Extracted data:
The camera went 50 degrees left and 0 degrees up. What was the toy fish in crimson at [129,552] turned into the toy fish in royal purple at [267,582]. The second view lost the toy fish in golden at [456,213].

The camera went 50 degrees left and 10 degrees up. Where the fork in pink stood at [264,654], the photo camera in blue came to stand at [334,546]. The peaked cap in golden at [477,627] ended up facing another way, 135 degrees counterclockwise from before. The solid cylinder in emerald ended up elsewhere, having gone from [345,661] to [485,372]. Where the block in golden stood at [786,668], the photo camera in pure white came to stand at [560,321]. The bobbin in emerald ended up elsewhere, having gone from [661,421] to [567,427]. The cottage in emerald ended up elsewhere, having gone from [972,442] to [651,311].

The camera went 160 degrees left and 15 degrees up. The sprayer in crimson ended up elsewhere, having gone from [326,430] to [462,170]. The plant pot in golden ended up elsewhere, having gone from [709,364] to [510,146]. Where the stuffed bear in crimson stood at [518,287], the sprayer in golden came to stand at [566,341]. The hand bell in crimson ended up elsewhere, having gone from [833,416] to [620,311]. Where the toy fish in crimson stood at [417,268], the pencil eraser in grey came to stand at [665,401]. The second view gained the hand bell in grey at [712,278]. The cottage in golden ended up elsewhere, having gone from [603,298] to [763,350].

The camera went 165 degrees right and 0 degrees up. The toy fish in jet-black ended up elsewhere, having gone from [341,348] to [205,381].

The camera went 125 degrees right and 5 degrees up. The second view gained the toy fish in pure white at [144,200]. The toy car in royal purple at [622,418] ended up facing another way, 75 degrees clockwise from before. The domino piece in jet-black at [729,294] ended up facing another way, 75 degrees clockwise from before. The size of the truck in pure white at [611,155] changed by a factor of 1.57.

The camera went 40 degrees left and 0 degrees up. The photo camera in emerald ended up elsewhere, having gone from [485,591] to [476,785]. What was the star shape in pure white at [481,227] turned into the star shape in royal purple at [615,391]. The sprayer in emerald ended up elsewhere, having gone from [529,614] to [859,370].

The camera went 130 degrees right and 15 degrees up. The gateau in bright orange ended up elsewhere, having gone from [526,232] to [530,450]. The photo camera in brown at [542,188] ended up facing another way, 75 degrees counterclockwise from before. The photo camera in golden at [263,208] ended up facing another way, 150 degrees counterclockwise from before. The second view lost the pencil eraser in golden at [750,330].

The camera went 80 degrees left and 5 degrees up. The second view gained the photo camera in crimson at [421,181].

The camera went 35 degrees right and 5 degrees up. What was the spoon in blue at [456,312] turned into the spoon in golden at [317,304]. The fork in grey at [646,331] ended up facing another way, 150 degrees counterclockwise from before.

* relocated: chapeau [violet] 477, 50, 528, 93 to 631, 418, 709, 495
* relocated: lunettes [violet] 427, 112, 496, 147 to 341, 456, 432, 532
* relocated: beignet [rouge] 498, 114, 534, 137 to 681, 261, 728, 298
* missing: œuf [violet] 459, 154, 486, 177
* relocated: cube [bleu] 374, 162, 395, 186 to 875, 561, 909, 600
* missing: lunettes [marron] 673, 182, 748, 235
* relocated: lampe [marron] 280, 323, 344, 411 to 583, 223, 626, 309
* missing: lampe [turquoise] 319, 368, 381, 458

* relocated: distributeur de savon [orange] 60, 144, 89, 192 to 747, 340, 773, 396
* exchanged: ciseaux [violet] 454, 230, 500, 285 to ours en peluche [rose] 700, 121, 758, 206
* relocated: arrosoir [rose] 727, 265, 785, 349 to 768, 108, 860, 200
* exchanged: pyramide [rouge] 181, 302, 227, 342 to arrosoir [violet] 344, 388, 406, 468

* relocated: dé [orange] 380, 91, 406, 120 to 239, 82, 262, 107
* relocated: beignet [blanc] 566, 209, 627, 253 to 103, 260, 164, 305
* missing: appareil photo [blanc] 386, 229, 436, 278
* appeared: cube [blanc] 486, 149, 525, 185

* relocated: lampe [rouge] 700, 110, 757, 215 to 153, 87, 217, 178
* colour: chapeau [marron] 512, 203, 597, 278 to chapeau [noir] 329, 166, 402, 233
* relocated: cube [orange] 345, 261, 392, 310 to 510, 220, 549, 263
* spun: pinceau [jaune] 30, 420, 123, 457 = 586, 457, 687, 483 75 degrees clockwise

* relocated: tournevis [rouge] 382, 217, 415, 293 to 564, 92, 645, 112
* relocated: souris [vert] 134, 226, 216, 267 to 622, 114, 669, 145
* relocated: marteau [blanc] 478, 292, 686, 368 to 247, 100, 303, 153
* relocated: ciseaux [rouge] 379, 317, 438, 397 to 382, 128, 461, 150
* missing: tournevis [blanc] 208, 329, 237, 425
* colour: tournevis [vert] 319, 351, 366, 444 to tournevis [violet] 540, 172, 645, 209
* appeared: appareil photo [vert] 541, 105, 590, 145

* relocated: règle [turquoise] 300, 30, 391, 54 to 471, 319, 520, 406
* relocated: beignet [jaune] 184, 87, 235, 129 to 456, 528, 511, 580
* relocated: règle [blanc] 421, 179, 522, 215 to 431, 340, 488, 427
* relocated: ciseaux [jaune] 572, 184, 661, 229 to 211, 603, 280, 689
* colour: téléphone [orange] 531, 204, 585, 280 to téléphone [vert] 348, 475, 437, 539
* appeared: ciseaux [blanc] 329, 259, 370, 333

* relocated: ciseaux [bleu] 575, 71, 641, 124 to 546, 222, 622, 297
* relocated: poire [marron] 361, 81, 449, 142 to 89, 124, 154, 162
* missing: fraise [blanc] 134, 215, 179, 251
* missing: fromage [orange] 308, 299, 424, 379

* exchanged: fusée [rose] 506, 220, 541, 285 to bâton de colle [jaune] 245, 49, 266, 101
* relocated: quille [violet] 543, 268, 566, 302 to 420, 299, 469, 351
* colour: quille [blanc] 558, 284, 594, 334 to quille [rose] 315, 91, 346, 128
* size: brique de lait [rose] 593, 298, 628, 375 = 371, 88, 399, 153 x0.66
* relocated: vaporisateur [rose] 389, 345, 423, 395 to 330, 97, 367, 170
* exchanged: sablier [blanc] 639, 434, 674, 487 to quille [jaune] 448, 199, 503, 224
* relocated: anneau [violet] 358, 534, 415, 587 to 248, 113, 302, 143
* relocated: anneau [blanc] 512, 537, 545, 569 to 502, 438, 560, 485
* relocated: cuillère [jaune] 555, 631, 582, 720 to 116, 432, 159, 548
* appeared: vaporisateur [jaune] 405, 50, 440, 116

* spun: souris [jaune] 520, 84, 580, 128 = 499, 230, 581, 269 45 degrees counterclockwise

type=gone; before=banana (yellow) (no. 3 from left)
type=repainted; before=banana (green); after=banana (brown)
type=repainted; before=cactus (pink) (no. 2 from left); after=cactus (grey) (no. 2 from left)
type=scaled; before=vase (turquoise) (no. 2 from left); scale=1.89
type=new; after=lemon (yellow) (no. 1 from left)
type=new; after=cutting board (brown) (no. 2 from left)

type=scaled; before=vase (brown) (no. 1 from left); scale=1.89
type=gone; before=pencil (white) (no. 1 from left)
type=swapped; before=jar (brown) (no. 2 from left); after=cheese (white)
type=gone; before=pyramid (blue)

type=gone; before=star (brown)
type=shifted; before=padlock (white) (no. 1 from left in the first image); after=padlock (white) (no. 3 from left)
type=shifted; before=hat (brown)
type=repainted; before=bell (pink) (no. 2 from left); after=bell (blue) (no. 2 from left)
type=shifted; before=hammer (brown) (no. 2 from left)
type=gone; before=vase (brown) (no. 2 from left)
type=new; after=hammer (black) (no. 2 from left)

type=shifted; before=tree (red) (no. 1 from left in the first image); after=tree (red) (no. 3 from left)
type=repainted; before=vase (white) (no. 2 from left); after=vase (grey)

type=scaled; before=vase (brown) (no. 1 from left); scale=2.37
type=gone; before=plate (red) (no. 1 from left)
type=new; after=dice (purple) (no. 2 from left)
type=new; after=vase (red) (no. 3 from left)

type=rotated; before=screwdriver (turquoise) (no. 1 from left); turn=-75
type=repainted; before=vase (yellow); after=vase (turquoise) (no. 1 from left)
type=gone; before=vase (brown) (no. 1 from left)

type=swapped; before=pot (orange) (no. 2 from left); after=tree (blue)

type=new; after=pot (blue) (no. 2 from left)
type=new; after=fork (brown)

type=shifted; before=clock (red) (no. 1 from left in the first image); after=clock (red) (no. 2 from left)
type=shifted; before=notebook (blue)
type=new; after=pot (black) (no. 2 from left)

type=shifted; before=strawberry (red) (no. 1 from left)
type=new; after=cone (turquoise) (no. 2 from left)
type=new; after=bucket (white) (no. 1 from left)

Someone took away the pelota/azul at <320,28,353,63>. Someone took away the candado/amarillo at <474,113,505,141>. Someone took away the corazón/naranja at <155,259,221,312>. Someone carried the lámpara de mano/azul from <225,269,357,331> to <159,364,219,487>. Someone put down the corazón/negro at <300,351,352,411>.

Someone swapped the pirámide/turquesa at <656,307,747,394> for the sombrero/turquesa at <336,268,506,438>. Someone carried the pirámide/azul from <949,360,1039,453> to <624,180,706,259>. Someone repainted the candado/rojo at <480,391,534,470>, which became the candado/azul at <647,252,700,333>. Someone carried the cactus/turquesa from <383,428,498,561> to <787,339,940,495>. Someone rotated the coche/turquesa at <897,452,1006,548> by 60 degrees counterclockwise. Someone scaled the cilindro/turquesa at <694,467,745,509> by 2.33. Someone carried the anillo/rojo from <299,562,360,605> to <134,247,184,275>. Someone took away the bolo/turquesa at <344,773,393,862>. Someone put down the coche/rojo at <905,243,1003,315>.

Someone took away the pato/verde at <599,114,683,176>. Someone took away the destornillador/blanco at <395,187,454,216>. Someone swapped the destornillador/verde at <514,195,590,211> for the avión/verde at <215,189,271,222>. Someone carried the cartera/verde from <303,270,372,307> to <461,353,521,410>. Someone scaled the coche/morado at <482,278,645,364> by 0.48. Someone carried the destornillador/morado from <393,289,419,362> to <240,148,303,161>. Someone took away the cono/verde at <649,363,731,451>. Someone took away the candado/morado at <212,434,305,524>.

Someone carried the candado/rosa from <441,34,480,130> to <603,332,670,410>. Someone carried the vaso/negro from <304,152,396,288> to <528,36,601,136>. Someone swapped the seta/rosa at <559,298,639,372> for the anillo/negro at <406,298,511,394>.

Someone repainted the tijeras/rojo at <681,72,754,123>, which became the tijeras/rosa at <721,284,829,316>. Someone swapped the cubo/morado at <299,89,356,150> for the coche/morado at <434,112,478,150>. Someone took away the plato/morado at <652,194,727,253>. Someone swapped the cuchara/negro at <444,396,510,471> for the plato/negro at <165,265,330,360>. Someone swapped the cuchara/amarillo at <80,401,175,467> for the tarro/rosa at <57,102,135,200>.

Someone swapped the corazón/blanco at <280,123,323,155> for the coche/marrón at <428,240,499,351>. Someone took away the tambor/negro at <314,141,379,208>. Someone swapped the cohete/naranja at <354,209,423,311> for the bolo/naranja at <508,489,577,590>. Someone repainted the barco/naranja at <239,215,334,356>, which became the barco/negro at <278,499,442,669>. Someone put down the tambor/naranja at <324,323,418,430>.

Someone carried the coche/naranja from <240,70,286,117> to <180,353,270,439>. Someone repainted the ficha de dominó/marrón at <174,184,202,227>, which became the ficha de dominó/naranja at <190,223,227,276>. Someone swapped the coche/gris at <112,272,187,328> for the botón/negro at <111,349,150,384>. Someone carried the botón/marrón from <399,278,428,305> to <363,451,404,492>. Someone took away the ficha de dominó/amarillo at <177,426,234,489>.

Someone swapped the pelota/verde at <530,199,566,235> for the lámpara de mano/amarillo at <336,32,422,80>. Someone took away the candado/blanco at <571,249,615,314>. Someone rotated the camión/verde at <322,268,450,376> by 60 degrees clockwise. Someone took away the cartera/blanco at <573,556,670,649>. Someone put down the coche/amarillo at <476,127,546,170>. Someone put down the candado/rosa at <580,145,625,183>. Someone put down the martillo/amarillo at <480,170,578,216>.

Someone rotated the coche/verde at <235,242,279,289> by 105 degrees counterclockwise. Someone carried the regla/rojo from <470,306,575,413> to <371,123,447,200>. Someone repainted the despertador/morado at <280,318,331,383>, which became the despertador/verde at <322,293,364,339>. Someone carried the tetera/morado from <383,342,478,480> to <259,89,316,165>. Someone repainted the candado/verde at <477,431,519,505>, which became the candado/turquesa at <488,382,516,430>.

Problem details:
Determine how many lines of the entries hold "lunettes", and reply with that number only.

Answer:
2